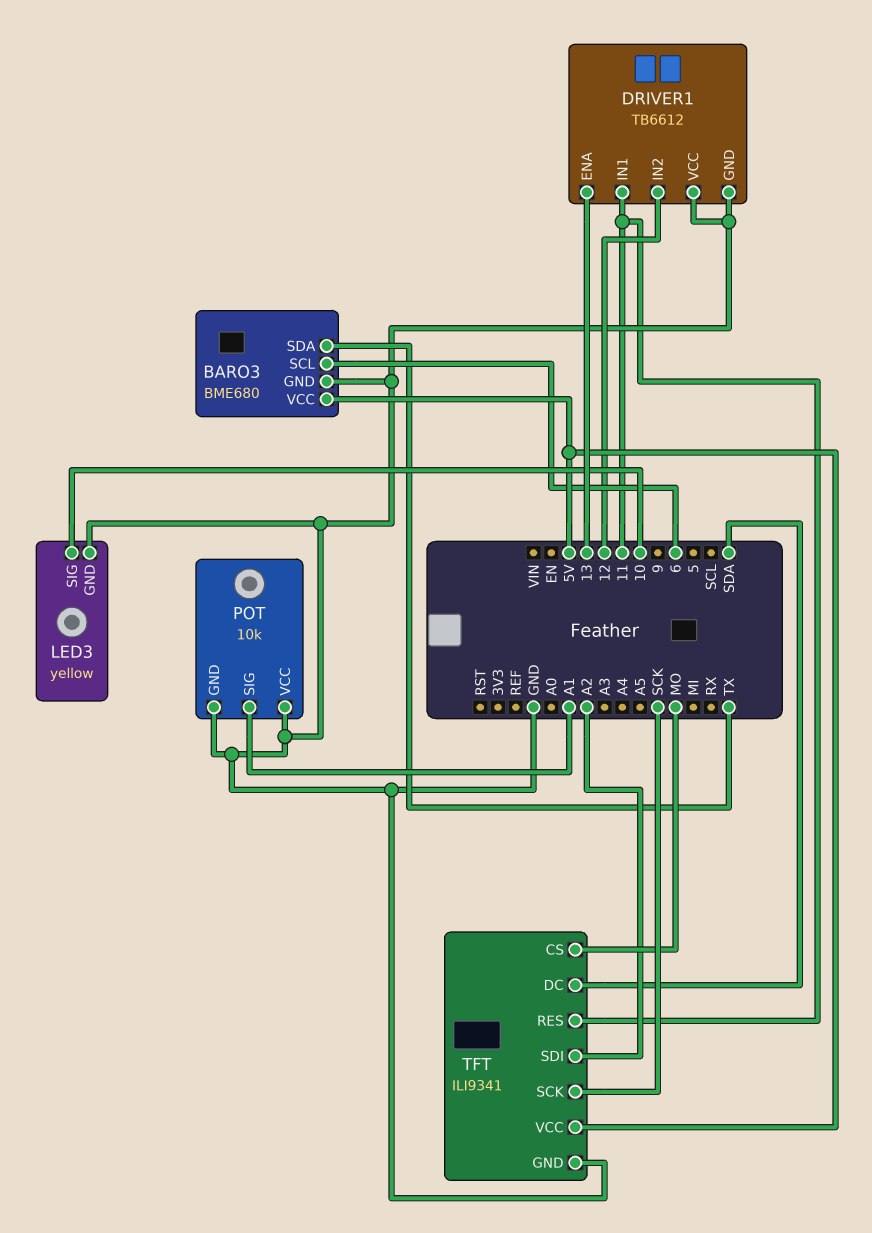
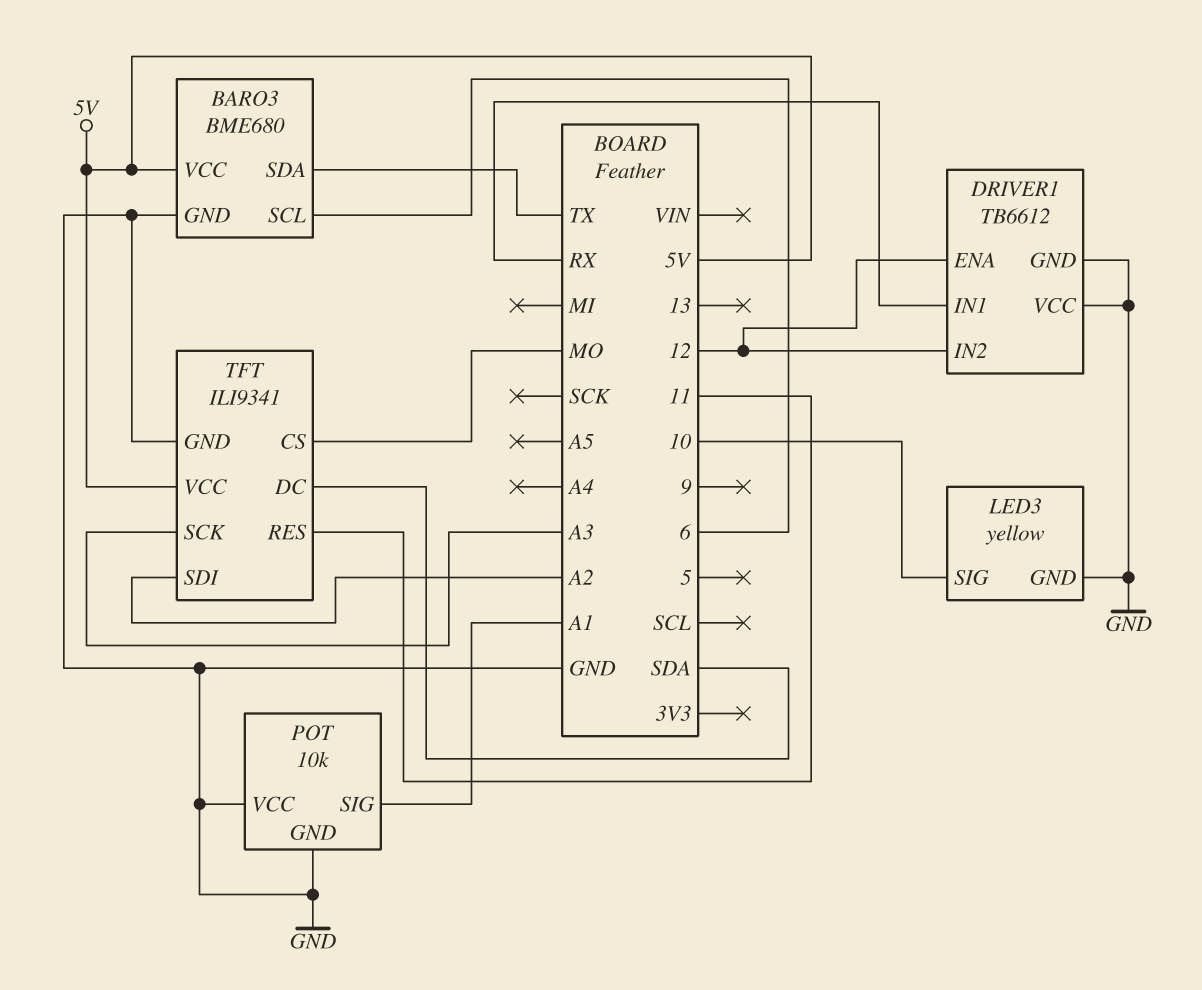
DRIVER1 pin ENA: 13 -> 12
DRIVER1 pin IN1: 11 -> RX
TFT pin SCK: SCK -> A3

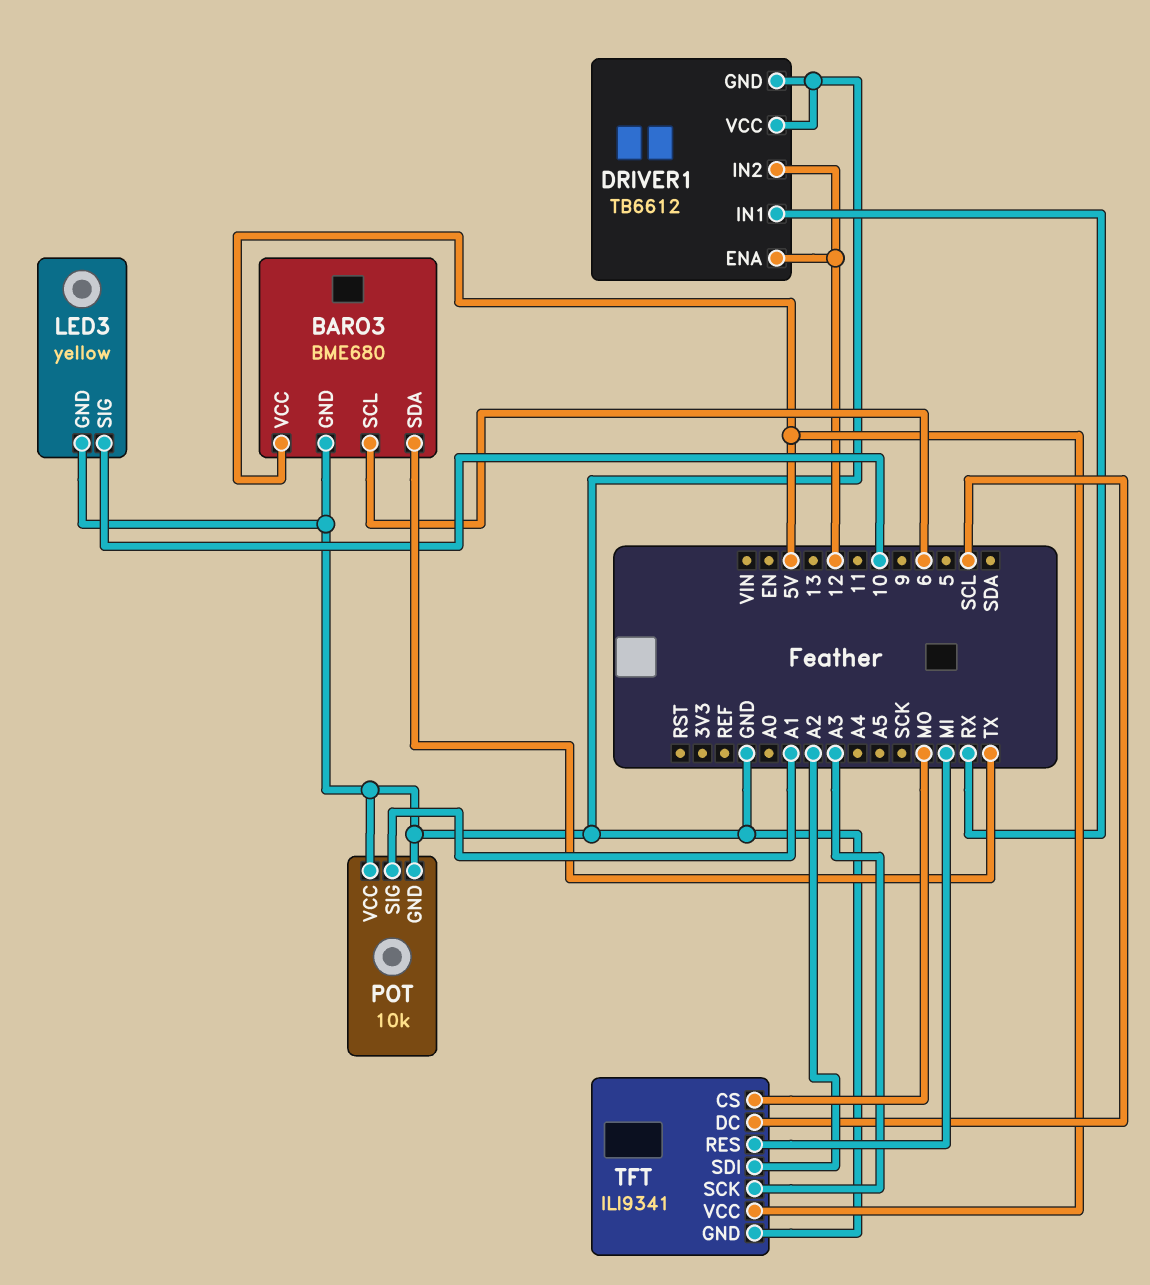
TFT pin DC: SDA -> SCL
TFT pin RES: 11 -> MI

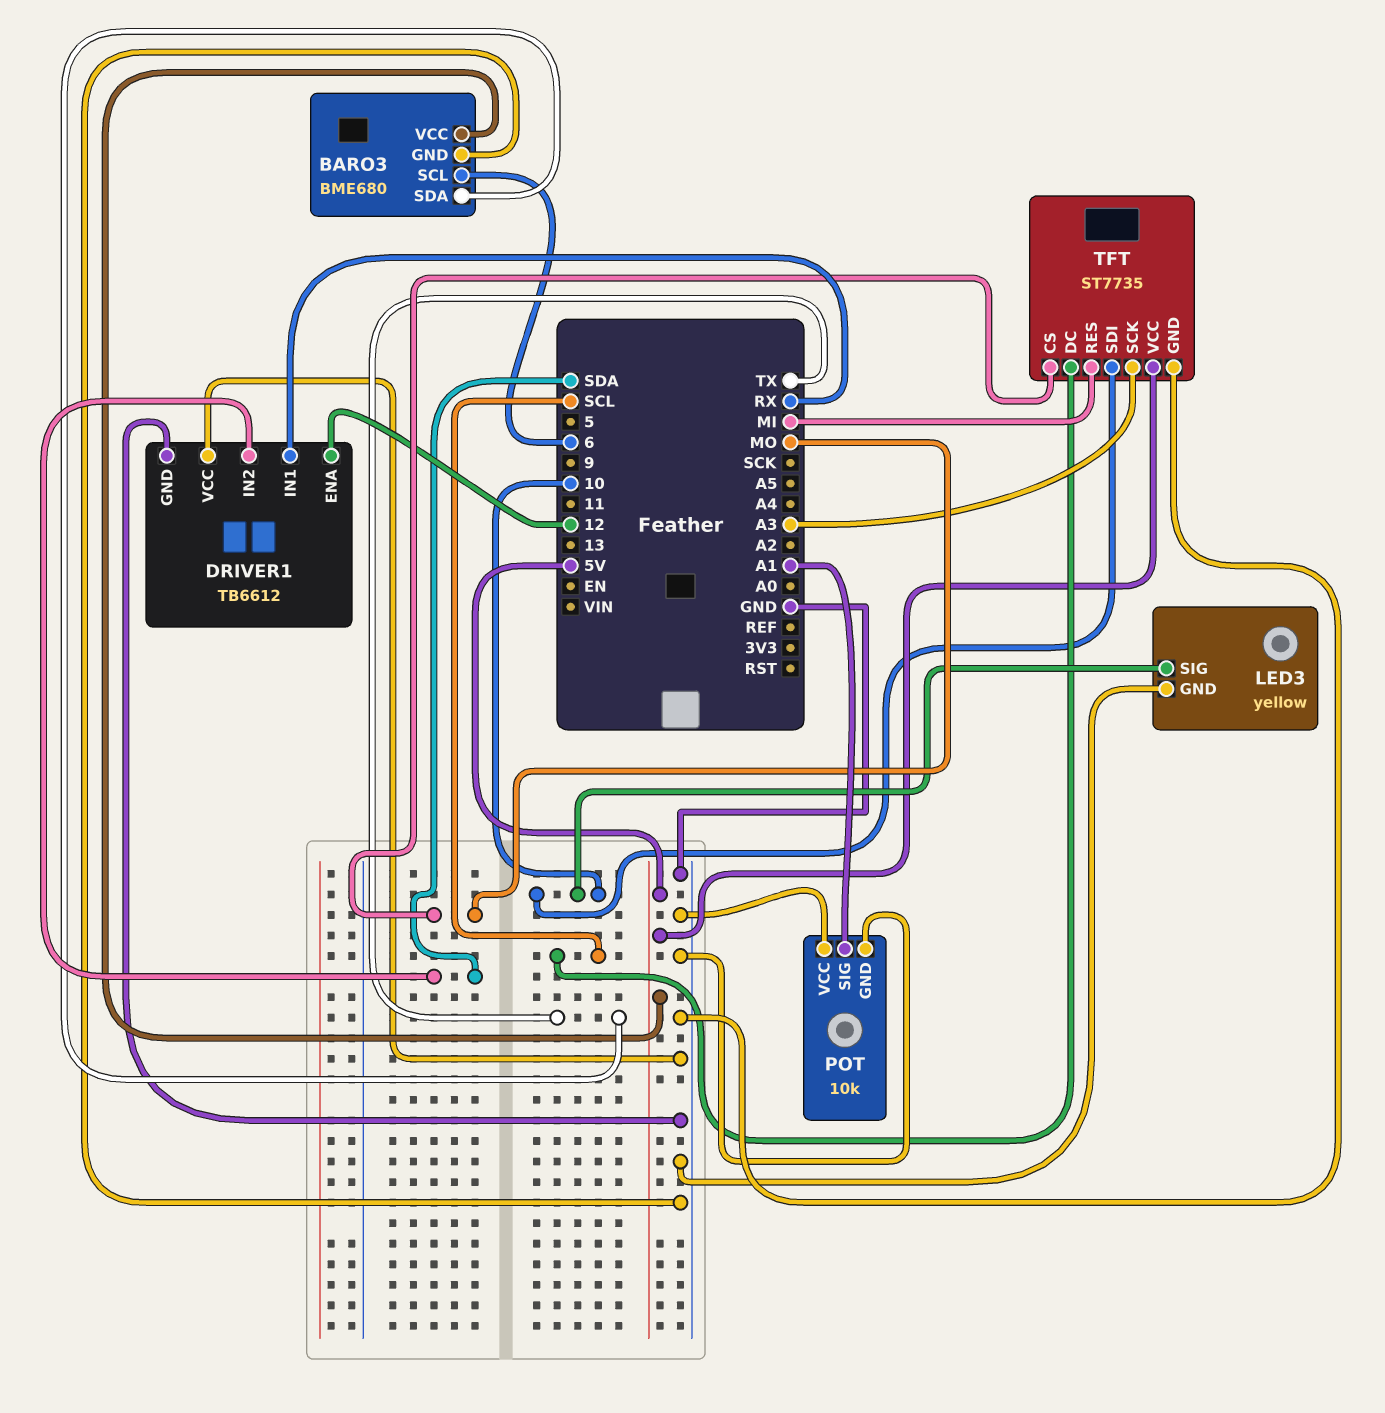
DRIVER1 pin IN2: 12 -> SDA
TFT: ILI9341 -> ST7735
TFT pin SDI: A2 -> 10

★ ★ ★ ★ ★

To do:
Reproduce each entry precisely. Leave the pictures out.

Completed task:
DRIVER1 pin ENA: 13 -> 12
DRIVER1 pin IN1: 11 -> RX
TFT pin SCK: SCK -> A3

TFT pin DC: SDA -> SCL
TFT pin RES: 11 -> MI

DRIVER1 pin IN2: 12 -> SDA
TFT: ILI9341 -> ST7735
TFT pin SDI: A2 -> 10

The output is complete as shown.